■ PROMPT
Beginning with the line that contains "C4: 6.8uF (GND, PULSE) -> none" and ending with the line that contains "C7: 330nF (GND, TRIG) -> 68nF (GND, TRIG)", reproduce the lines of the entries below exactly, omitting pictures.

___

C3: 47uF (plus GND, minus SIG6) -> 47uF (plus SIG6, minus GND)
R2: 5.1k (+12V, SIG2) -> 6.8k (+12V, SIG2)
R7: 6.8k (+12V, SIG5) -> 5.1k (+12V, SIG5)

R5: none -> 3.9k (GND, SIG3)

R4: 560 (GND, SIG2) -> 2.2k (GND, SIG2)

___

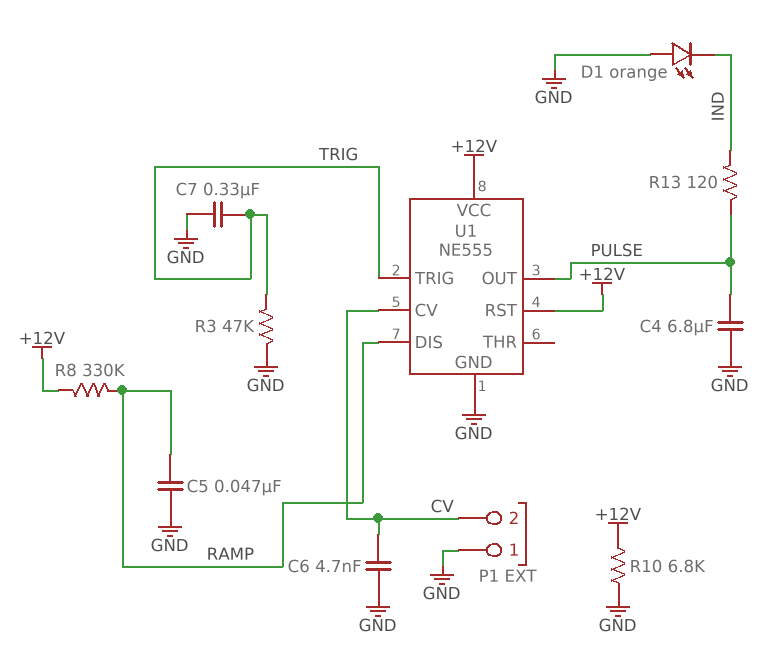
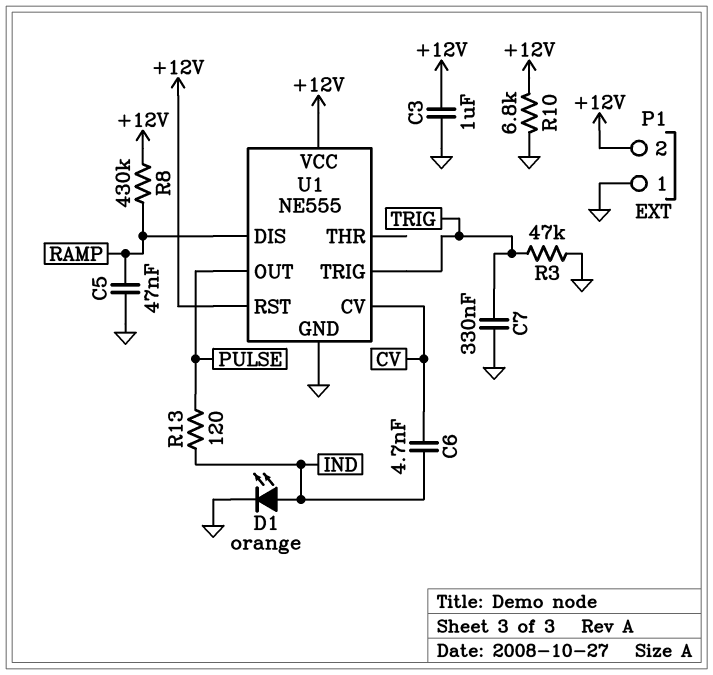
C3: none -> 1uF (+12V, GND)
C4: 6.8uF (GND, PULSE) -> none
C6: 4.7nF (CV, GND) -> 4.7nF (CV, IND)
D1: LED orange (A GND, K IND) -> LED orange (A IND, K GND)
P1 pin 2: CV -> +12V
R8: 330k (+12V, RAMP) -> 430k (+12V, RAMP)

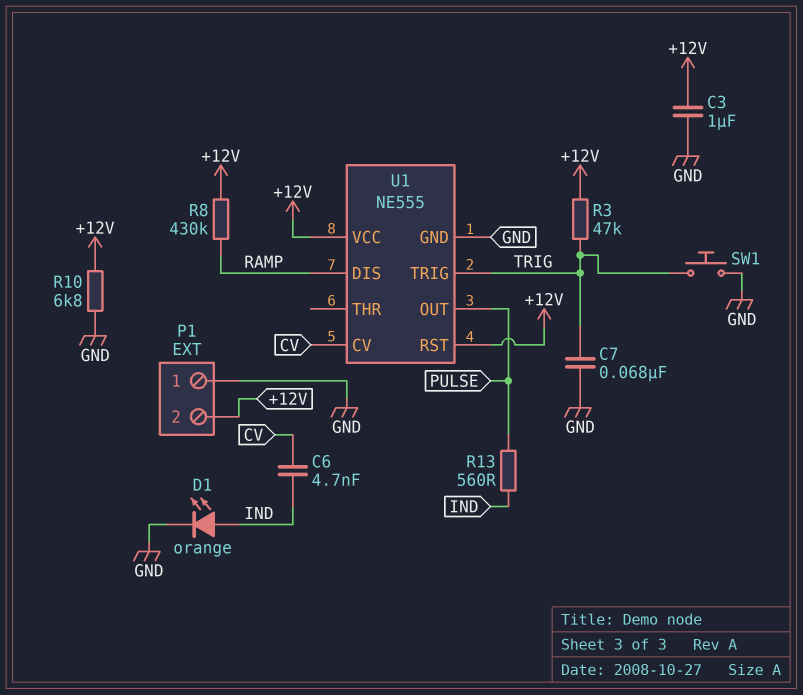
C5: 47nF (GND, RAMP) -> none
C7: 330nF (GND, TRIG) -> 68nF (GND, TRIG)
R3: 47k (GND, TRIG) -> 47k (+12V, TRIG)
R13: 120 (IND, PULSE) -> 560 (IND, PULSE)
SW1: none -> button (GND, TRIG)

___

■ EXERCISE SOLUTION
C4: 6.8uF (GND, PULSE) -> none
C6: 4.7nF (CV, GND) -> 4.7nF (CV, IND)
D1: LED orange (A GND, K IND) -> LED orange (A IND, K GND)
P1 pin 2: CV -> +12V
R8: 330k (+12V, RAMP) -> 430k (+12V, RAMP)

C5: 47nF (GND, RAMP) -> none
C7: 330nF (GND, TRIG) -> 68nF (GND, TRIG)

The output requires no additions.